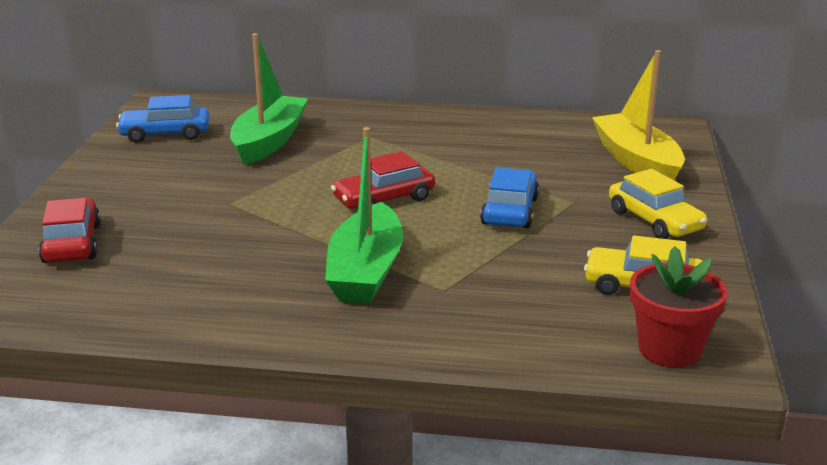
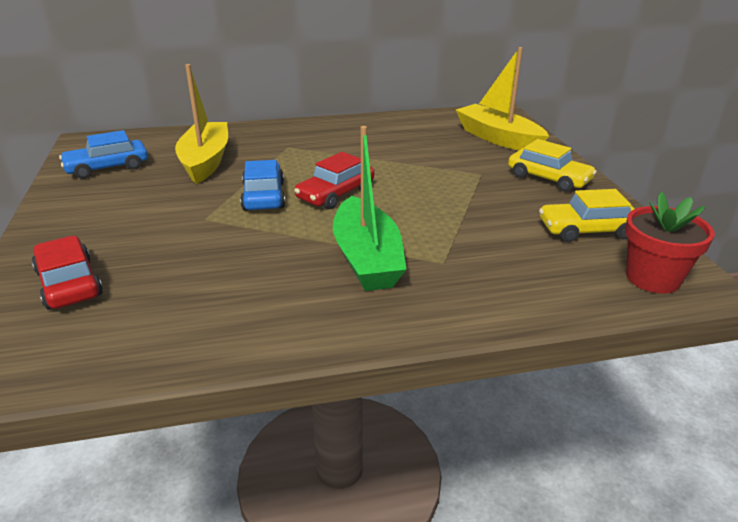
camera: 20 degrees left, 5 degrees up
(269, 141) = (205, 161): green boat -> yellow boat
(510, 211) = (440, 188): blue car -> blue car (263, 196)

(WHAT THE TASK ASKS):
An unaltered copy of the material, without images, should be set down.

(RESPONSE BELOW):
camera: 20 degrees left, 5 degrees up
(269, 141) = (205, 161): green boat -> yellow boat
(510, 211) = (440, 188): blue car -> blue car (263, 196)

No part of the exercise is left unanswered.